## Exercise instructions
Copy nothing but the lines below running from the line containing "(162, 172) = (76, 427): blue" through the line containing "(331, 262) = (384, 381): turquoise", both end lines included.

-- Exercise data follows --

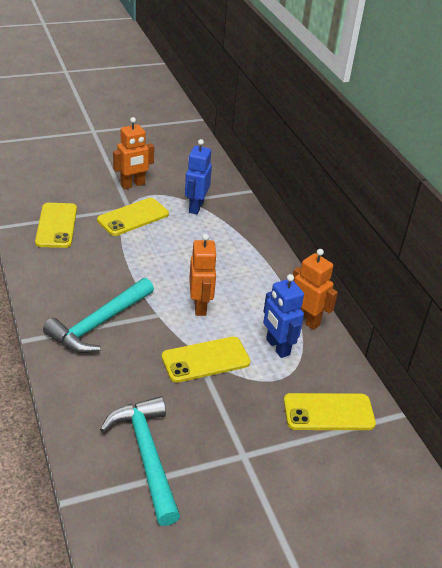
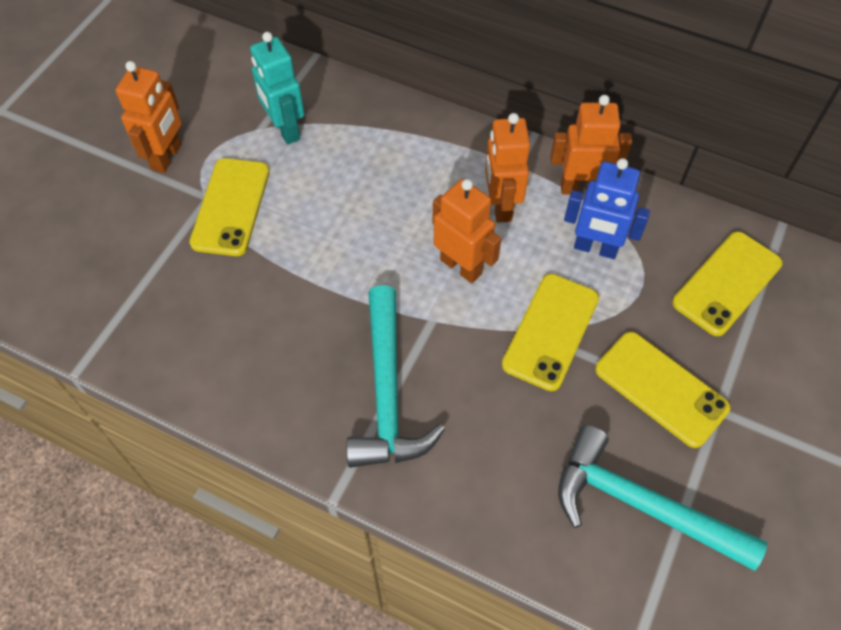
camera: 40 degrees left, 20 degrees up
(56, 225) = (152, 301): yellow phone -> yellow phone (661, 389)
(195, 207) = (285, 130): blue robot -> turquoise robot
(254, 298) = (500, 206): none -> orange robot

-- Exercise data concluded --
-- Exercise data follows --

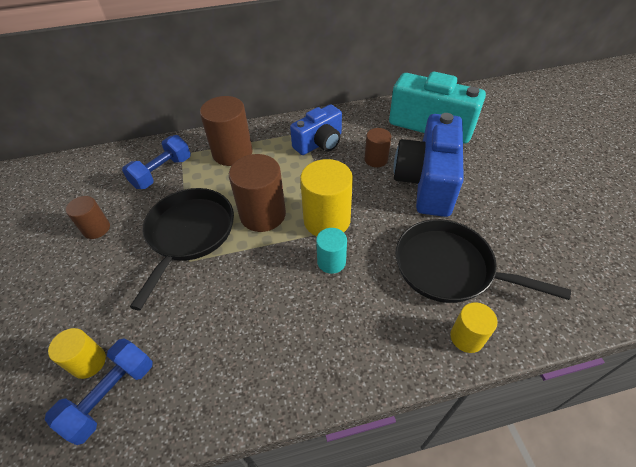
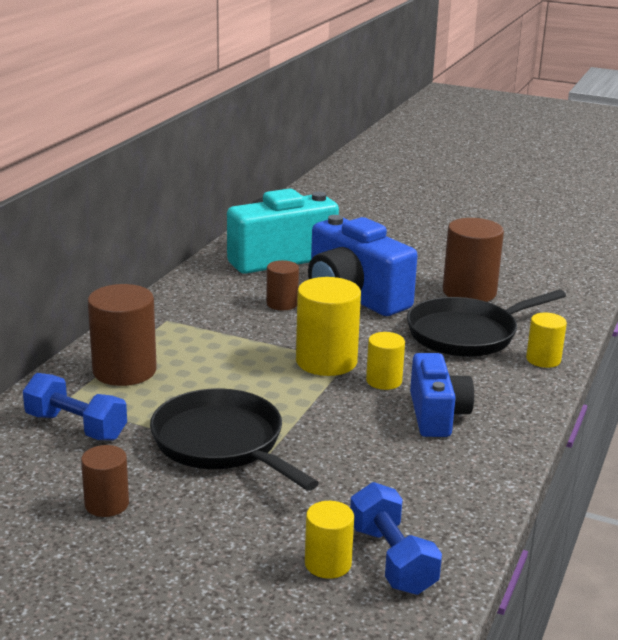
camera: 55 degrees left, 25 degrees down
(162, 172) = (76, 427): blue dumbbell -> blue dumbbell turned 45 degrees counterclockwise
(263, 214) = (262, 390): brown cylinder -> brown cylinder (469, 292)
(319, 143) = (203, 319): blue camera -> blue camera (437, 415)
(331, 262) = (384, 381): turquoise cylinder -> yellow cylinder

-- Exercise data concluded --

## Exercise result
(162, 172) = (76, 427): blue dumbbell -> blue dumbbell turned 45 degrees counterclockwise
(263, 214) = (262, 390): brown cylinder -> brown cylinder (469, 292)
(319, 143) = (203, 319): blue camera -> blue camera (437, 415)
(331, 262) = (384, 381): turquoise cylinder -> yellow cylinder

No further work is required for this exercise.